WHAT YOU ARE ASKED TO DO -
Copy the records below exactly, from the line containing "L1: 68uH (GND, SIG) -> 68uH (SRC, STG2)" through the last line, and leave out every picture.

*** RECORDS SUPPLIED ***

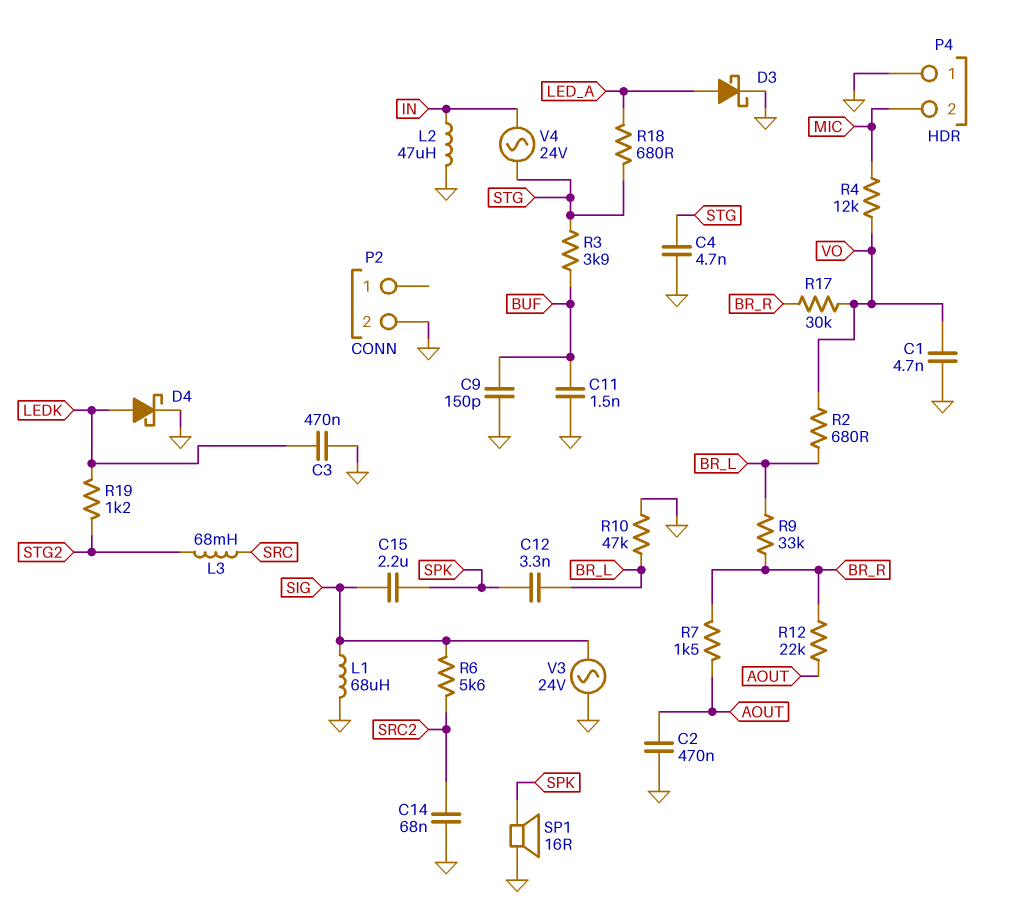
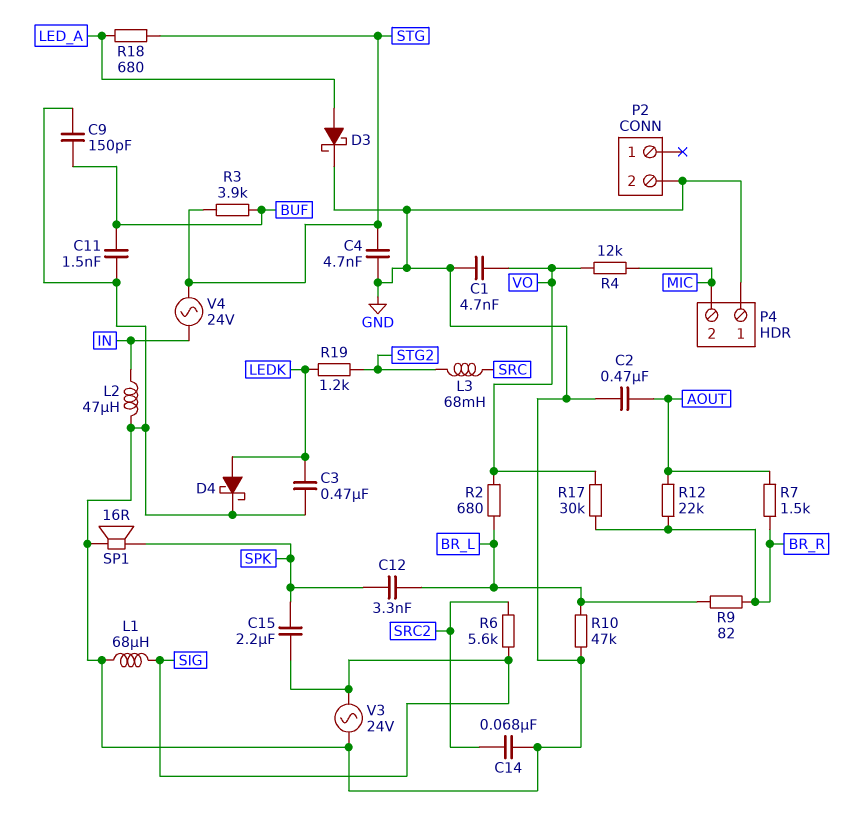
R9: 33k (BR_L, BR_R) -> 82 (BR_L, BR_R)

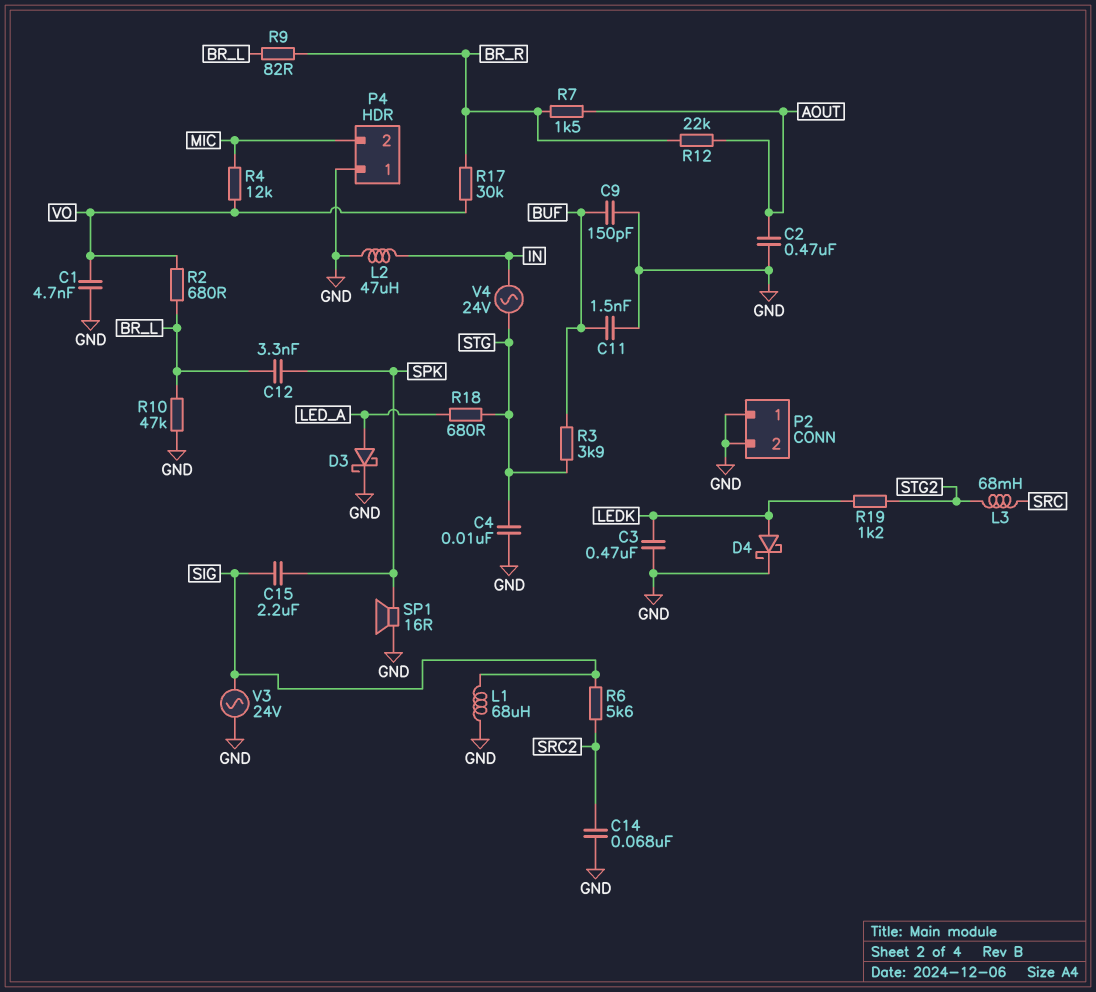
C4: 4.7nF (GND, STG) -> 10nF (GND, STG)
P2 pin 1: none -> GND

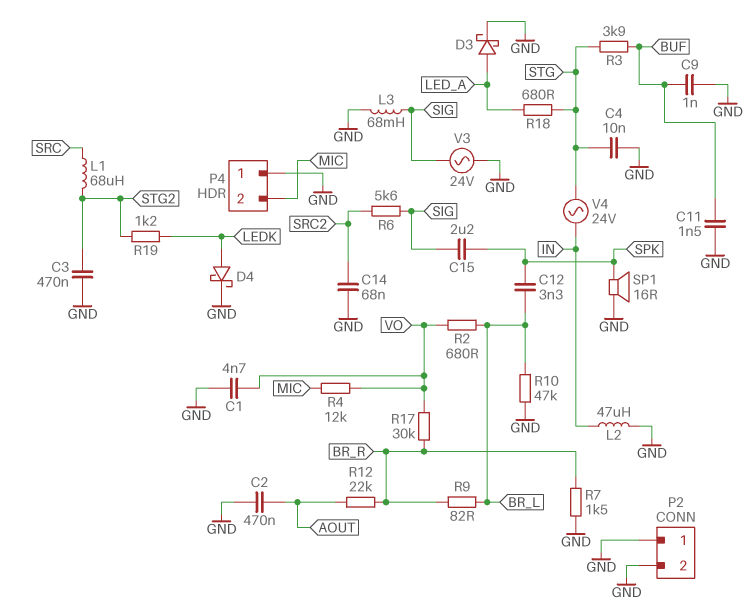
C3: 470nF (GND, LEDK) -> 470nF (GND, STG2)
C9: 150pF (BUF, GND) -> 1nF (BUF, GND)
L1: 68uH (GND, SIG) -> 68uH (SRC, STG2)
L3: 68mH (SRC, STG2) -> 68mH (GND, SIG)
R7: 1.5k (AOUT, BR_R) -> 1.5k (BR_R, GND)

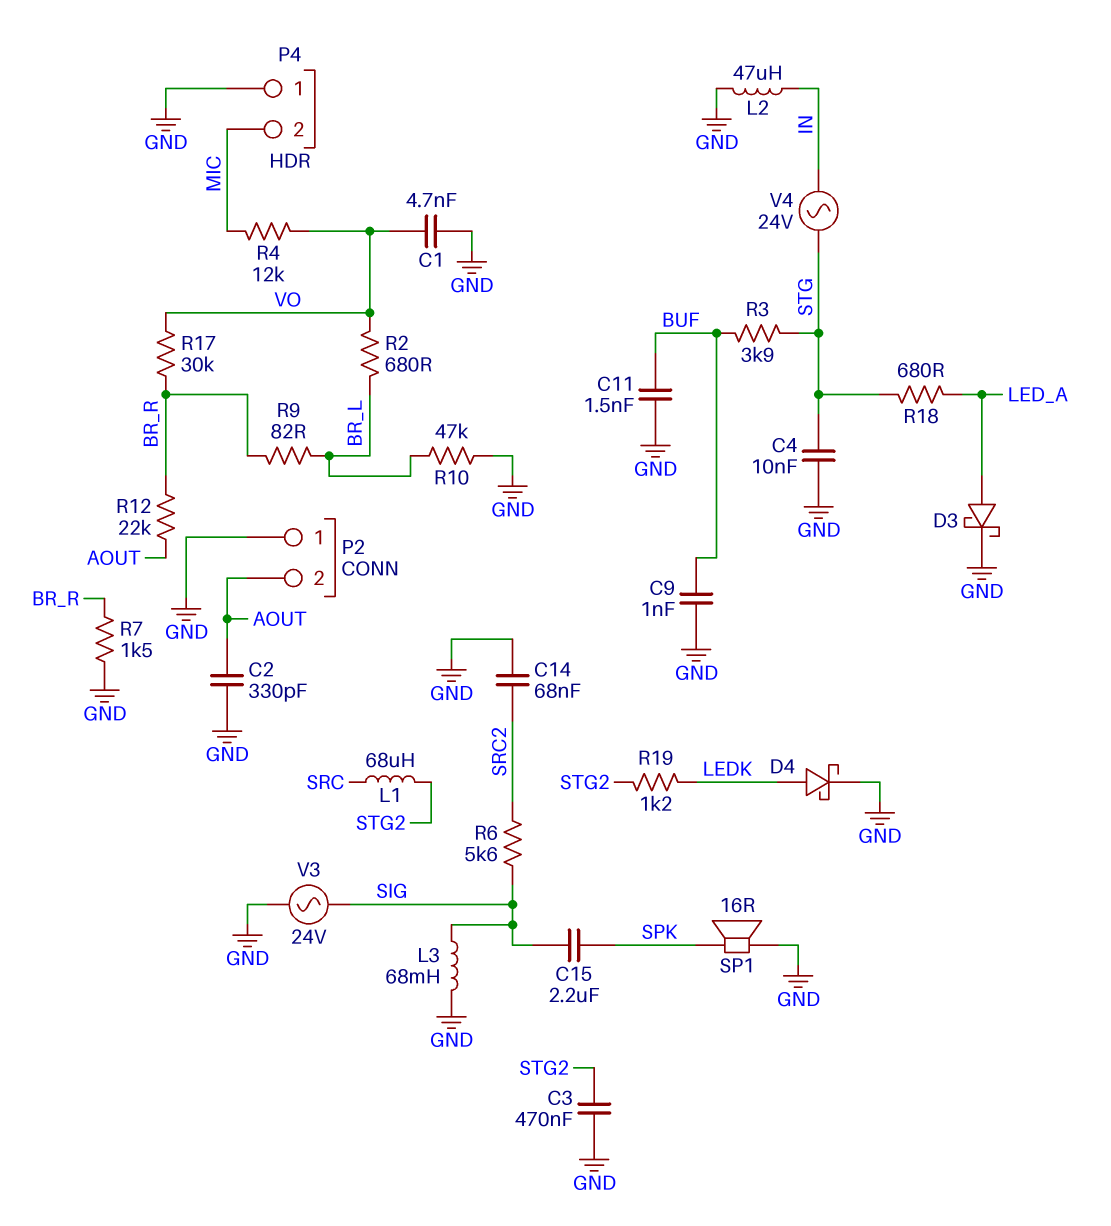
C2: 470nF (AOUT, GND) -> 330pF (AOUT, GND)
C12: 3.3nF (BR_L, SPK) -> none
P2 pin 2: GND -> AOUT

*** End of RECORDS SUPPLIED ***

THE COMPLETED TASK -
L1: 68uH (GND, SIG) -> 68uH (SRC, STG2)
L3: 68mH (SRC, STG2) -> 68mH (GND, SIG)
R7: 1.5k (AOUT, BR_R) -> 1.5k (BR_R, GND)

C2: 470nF (AOUT, GND) -> 330pF (AOUT, GND)
C12: 3.3nF (BR_L, SPK) -> none
P2 pin 2: GND -> AOUT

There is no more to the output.